▶ **Records shown**:
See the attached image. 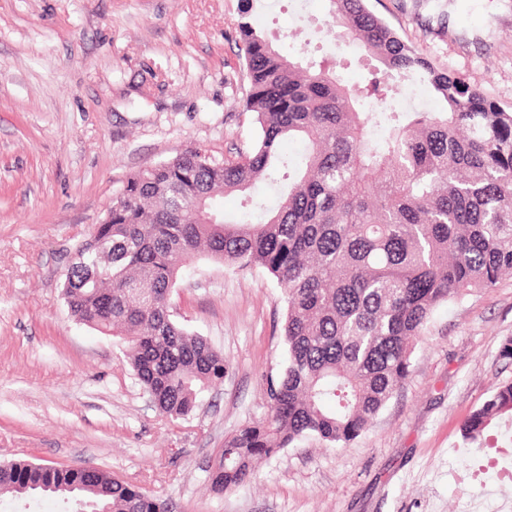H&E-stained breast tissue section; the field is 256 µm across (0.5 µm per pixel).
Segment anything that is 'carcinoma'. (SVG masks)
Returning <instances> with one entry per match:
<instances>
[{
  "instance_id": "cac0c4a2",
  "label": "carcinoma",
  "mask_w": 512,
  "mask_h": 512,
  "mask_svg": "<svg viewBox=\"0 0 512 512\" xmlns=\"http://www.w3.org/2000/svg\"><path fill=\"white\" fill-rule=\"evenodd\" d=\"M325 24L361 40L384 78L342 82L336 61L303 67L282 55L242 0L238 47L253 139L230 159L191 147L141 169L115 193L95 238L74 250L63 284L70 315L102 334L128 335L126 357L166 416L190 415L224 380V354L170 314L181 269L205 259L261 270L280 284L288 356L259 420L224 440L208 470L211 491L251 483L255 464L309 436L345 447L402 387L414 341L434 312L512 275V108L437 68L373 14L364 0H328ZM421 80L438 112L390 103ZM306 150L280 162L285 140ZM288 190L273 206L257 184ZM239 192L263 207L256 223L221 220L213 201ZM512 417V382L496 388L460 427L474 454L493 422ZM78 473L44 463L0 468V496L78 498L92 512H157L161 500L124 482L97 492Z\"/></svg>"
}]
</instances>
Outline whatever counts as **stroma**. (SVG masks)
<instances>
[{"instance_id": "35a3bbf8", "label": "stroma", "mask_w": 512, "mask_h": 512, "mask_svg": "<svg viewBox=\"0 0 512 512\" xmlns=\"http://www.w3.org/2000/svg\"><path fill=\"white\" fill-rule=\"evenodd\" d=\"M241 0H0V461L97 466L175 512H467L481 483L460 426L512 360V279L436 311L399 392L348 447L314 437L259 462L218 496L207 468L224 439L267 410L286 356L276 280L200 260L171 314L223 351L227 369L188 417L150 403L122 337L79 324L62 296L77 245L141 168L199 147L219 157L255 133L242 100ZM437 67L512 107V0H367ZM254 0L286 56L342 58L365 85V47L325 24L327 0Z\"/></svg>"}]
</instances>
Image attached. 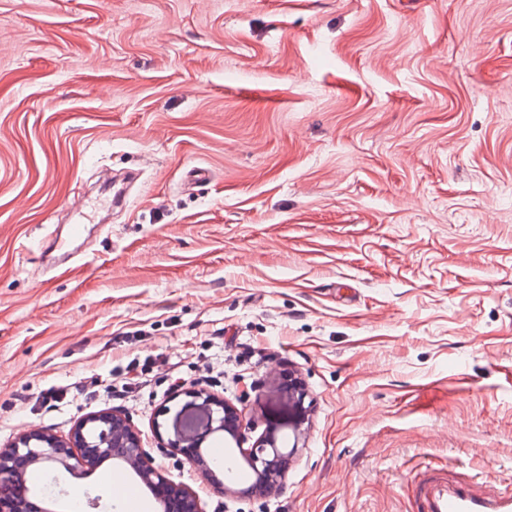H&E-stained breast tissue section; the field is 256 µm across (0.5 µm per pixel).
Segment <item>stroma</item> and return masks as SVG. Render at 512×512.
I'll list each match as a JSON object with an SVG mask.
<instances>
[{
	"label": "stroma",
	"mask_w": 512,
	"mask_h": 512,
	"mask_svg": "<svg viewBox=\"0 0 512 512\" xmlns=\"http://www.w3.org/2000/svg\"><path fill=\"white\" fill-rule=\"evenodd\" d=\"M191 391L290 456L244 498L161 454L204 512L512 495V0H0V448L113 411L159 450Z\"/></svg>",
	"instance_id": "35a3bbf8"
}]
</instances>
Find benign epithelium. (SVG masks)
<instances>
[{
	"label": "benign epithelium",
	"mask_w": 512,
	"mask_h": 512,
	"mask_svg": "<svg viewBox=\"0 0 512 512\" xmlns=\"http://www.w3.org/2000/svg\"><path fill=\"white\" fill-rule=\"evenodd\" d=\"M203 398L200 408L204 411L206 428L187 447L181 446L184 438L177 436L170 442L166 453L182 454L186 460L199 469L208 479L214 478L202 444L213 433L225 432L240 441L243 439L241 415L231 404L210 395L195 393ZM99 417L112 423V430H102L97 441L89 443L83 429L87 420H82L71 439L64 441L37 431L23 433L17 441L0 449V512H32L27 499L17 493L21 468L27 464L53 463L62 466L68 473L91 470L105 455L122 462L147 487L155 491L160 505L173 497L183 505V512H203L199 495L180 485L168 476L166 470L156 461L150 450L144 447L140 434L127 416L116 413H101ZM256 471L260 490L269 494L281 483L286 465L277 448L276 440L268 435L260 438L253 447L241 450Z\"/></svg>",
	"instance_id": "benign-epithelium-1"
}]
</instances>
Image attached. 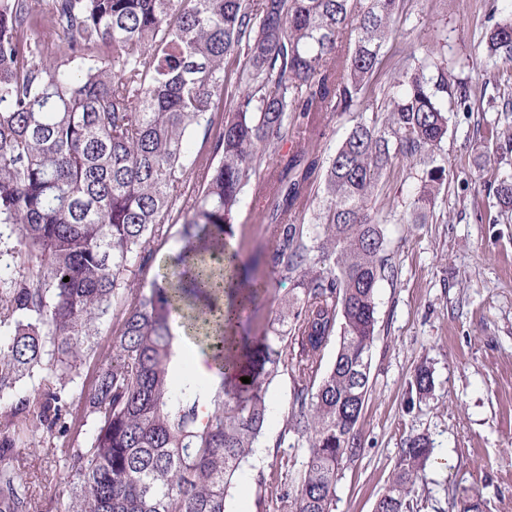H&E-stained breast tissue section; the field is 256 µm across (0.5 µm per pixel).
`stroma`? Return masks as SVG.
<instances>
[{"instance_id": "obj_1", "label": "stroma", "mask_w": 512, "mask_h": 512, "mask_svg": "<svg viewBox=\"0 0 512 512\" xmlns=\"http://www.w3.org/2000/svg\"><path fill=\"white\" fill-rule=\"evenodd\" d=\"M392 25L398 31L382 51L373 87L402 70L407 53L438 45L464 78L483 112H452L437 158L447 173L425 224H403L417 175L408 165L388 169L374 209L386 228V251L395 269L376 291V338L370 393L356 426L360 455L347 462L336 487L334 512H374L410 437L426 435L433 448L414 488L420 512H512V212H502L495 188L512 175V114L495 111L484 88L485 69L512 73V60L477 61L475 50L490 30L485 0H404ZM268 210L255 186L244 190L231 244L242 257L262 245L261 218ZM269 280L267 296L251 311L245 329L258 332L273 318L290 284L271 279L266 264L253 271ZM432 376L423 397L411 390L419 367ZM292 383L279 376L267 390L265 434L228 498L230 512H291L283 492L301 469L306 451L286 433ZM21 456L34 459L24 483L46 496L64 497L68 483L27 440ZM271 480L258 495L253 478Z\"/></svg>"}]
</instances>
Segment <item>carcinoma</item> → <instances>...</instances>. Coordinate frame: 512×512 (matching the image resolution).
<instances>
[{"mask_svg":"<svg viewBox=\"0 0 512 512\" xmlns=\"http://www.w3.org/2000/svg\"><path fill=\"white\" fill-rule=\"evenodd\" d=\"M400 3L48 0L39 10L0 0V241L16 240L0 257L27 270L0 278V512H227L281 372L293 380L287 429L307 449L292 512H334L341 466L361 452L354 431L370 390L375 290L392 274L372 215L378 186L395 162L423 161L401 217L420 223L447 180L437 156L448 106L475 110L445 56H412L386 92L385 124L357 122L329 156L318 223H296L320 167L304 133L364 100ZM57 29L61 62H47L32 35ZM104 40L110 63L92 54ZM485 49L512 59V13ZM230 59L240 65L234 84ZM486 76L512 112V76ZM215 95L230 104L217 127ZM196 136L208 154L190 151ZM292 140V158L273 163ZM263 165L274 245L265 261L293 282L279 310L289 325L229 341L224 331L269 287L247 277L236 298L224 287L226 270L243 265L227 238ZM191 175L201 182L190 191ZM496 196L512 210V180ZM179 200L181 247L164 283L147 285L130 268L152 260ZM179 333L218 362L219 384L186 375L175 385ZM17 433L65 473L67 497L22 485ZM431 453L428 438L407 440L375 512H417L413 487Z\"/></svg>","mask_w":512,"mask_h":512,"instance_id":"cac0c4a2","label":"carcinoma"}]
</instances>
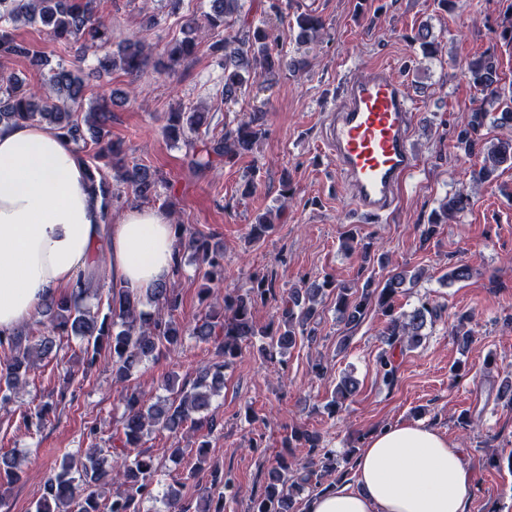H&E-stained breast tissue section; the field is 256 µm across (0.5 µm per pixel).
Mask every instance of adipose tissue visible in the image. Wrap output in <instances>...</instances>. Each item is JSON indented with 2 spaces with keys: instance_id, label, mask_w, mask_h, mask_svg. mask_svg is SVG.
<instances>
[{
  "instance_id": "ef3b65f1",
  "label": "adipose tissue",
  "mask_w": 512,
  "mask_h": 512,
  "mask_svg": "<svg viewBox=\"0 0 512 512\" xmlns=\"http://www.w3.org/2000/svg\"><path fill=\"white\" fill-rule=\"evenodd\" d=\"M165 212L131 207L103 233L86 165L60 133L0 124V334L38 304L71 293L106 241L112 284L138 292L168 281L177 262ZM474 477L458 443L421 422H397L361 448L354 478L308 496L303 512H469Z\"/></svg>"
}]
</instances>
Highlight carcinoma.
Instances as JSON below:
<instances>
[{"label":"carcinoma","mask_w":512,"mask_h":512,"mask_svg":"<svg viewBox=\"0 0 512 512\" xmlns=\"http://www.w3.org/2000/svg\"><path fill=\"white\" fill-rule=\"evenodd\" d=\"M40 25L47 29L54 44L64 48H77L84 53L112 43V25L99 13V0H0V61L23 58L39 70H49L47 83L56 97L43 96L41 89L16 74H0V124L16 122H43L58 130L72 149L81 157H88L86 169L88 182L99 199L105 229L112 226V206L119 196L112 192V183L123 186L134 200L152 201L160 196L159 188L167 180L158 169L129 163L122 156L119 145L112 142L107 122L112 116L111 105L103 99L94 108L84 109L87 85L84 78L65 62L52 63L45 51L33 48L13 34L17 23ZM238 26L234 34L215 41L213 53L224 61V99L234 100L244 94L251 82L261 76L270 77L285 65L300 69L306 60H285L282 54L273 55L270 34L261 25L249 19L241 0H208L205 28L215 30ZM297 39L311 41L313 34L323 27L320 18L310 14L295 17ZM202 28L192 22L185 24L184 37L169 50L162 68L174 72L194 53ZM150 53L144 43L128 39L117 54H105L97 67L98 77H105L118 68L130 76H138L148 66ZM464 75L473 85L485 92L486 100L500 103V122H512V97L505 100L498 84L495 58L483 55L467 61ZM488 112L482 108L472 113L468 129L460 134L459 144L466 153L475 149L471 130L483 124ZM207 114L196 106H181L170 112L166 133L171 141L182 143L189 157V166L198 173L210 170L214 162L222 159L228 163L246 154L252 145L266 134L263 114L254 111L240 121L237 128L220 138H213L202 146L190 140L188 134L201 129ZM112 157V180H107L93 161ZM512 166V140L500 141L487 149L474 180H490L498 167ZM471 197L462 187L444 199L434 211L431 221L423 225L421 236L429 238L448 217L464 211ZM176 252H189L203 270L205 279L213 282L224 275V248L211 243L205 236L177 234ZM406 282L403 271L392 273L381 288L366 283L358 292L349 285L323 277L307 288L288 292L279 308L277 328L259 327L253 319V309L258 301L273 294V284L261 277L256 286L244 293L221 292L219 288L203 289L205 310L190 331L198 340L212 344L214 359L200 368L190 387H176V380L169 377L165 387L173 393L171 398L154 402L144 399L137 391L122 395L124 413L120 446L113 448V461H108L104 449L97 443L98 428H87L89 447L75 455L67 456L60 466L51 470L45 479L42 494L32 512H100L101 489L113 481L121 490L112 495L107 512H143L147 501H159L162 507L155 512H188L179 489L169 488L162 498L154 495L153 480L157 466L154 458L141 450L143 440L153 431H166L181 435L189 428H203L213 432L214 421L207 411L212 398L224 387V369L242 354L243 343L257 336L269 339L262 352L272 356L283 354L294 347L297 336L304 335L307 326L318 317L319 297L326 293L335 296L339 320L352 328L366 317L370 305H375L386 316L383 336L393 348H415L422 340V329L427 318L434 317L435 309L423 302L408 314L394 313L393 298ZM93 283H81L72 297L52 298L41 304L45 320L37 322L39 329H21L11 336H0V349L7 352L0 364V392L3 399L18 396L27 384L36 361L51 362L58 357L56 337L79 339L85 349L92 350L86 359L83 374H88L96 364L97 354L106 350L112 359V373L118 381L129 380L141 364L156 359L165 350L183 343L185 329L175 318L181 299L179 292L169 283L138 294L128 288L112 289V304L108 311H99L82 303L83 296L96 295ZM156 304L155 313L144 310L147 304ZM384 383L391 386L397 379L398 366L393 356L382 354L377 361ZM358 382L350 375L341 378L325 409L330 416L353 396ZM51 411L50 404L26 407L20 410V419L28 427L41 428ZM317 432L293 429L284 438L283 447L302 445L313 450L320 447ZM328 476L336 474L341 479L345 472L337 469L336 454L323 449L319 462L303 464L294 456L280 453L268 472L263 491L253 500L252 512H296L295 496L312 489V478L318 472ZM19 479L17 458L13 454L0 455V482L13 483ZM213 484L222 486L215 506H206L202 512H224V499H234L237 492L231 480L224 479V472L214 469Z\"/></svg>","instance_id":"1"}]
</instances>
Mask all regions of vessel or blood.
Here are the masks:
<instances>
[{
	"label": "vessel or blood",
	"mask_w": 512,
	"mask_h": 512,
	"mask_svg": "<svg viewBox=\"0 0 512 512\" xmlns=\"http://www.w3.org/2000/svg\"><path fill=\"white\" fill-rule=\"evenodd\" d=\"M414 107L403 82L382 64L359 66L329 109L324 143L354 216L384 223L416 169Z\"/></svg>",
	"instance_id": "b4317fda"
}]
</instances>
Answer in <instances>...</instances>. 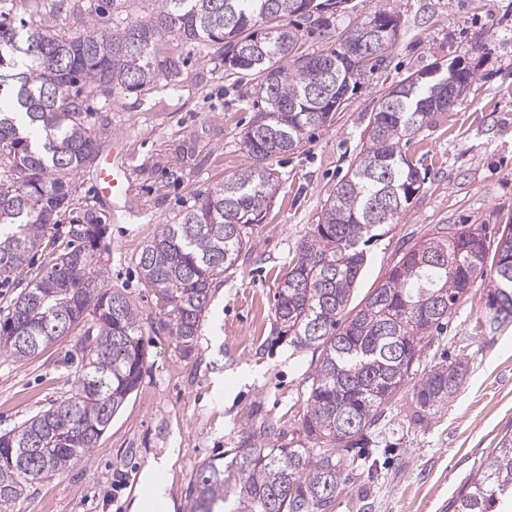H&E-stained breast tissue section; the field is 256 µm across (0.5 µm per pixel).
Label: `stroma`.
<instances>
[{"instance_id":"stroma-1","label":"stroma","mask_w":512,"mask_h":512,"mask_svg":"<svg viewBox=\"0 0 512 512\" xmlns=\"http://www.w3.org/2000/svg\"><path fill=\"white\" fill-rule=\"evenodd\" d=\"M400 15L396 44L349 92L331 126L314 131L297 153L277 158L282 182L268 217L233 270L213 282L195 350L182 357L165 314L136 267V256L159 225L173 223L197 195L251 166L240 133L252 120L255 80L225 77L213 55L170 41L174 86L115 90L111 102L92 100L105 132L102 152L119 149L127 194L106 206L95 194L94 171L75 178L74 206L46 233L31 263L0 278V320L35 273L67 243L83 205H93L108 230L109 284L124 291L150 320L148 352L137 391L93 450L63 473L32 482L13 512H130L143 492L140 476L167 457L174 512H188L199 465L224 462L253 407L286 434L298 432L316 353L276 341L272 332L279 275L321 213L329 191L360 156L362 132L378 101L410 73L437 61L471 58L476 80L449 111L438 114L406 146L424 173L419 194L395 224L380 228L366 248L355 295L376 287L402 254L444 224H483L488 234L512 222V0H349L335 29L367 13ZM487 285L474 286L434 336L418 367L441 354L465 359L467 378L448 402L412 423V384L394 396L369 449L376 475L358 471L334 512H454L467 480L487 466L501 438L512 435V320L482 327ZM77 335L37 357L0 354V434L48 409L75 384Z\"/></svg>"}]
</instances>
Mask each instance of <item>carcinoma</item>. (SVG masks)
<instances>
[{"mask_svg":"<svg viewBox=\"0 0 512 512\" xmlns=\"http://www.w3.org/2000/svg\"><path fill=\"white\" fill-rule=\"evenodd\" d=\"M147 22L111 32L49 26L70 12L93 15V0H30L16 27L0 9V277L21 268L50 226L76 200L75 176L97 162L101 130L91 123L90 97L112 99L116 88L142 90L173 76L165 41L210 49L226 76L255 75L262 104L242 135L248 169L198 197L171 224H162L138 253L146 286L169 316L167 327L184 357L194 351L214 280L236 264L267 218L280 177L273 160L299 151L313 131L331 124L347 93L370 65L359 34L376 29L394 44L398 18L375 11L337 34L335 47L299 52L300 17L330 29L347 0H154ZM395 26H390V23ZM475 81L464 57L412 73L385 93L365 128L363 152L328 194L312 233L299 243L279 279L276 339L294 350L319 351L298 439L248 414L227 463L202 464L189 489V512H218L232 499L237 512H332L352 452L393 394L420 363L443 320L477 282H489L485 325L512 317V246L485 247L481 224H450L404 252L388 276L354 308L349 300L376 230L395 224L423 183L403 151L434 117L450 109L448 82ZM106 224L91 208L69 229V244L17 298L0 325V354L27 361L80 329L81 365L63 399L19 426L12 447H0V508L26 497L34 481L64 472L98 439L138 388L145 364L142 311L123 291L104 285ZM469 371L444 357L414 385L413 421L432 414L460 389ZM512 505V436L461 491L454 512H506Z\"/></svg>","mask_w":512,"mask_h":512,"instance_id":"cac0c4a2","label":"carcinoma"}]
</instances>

▶ **What the task requires**:
Provide solely the number of lines in the data that include the word "benign".

▶ **Solved problem**:
3